### [EXERCISE OBJECTIVE]
Among these entries, count the lines containing the word "yellow" and answer with only the number.

### [DATASET RECORDS]
-- Opening Marker --
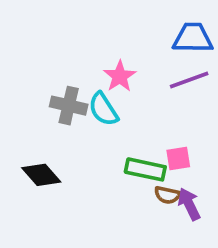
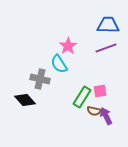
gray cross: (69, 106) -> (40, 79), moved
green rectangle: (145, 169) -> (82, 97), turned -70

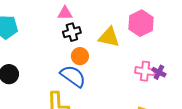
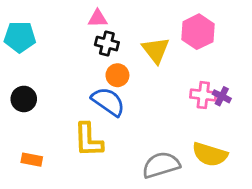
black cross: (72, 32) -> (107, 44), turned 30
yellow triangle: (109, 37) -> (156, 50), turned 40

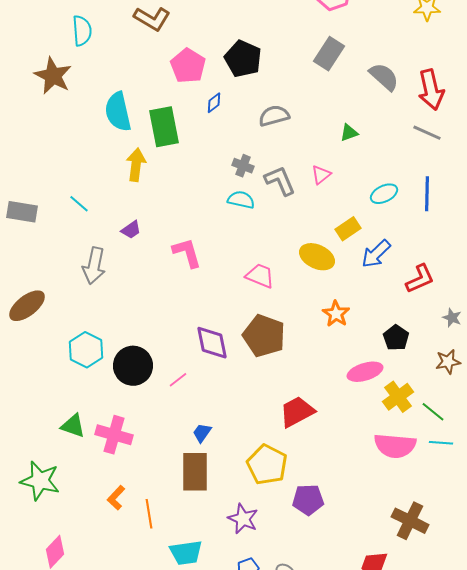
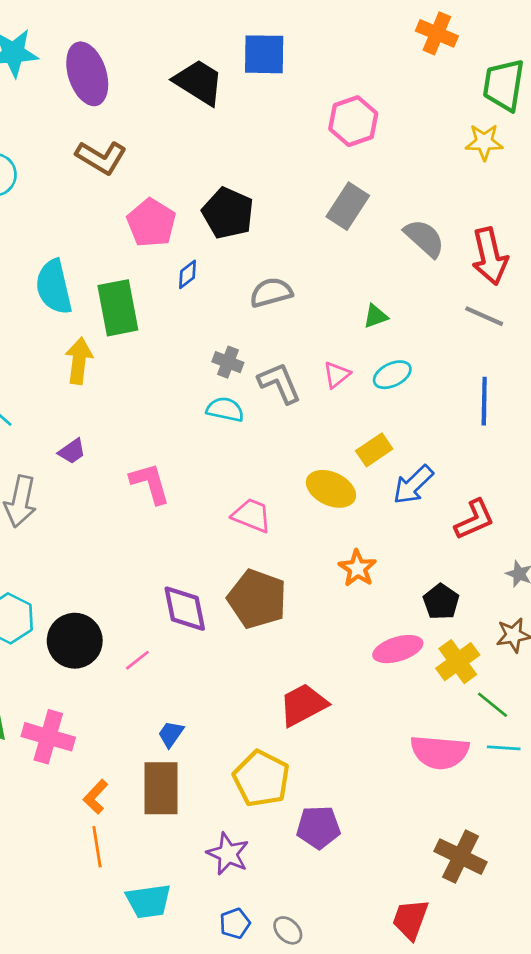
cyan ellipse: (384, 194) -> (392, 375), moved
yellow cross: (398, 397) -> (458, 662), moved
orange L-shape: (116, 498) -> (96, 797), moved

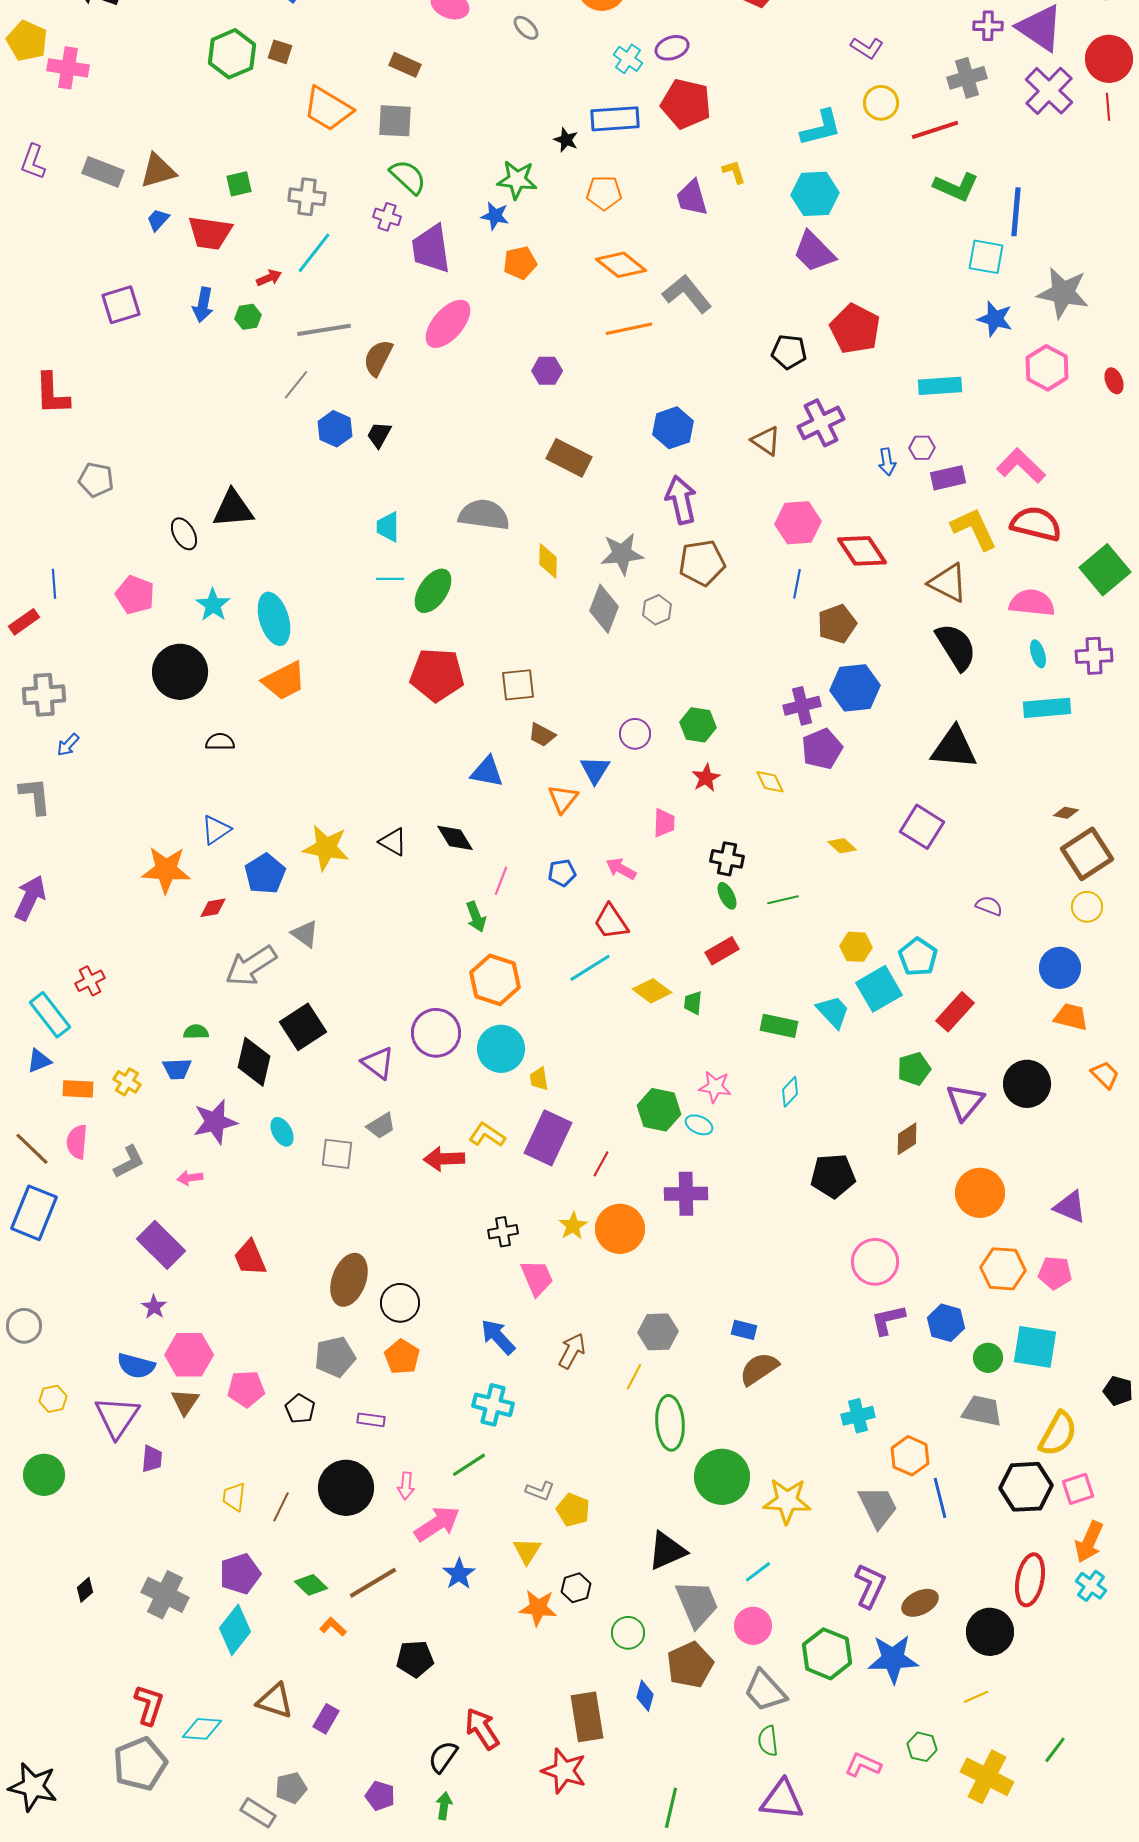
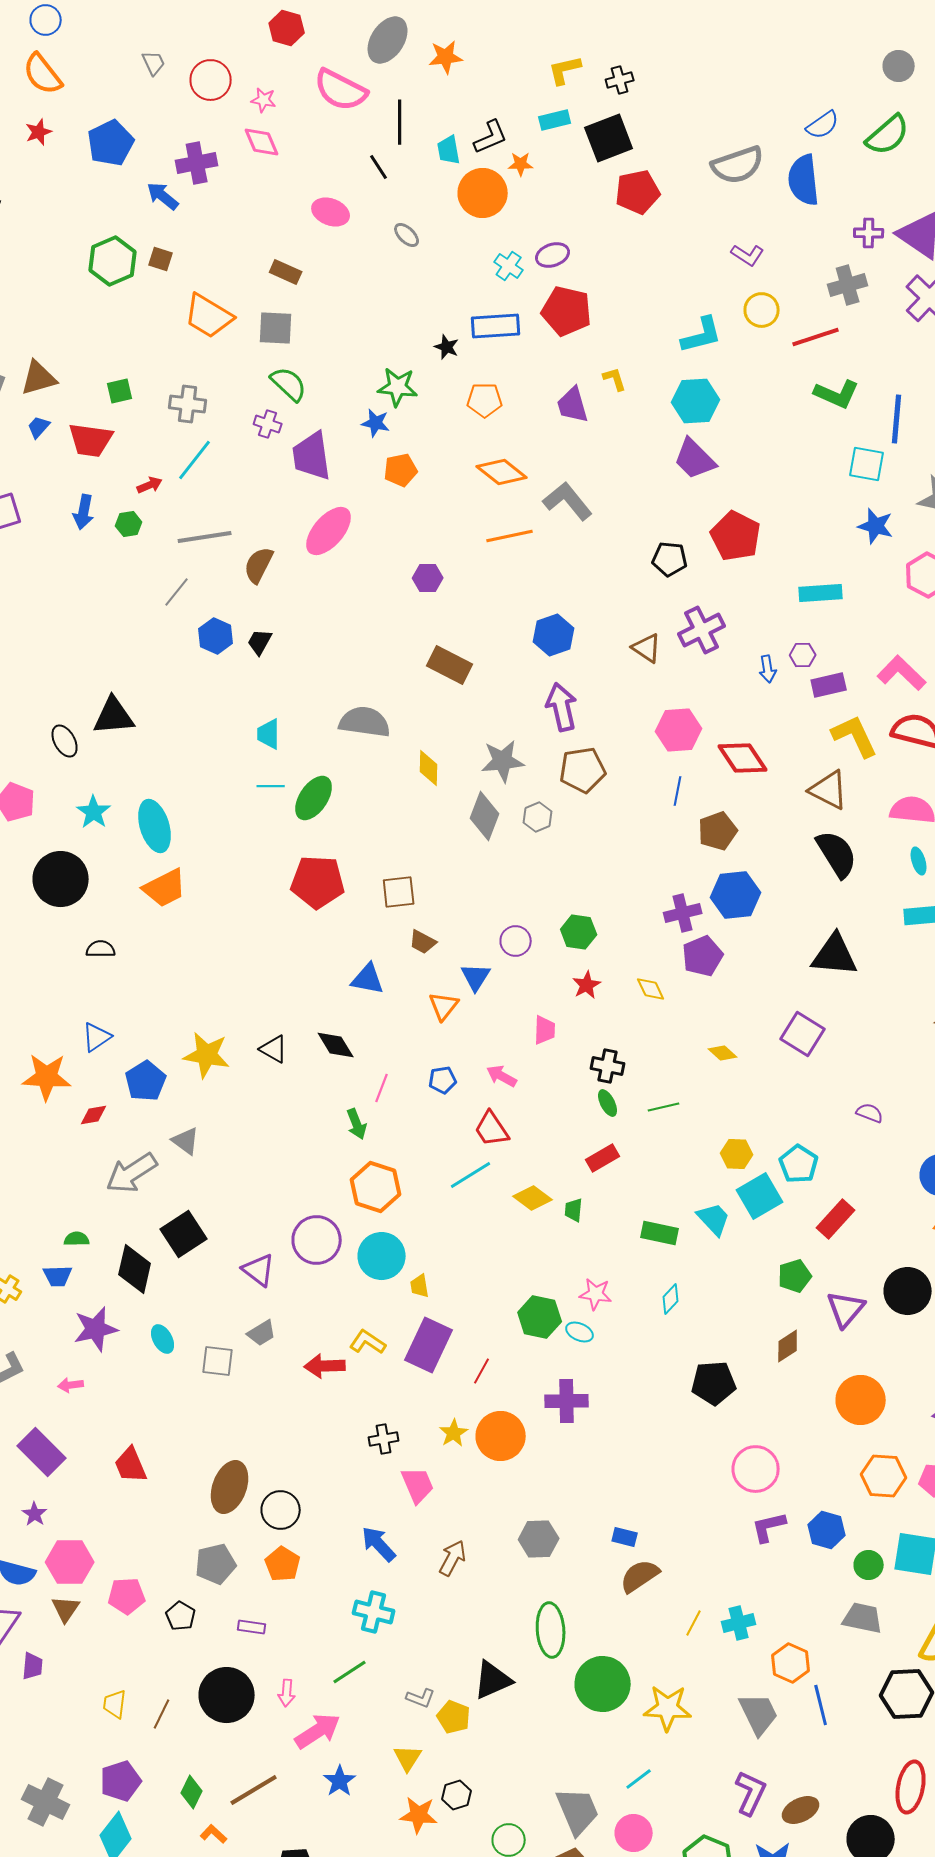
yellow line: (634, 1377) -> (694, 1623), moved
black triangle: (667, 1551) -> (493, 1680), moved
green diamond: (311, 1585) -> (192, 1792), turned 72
-- Closing Marker --
### [OUTPUT BELOW]
3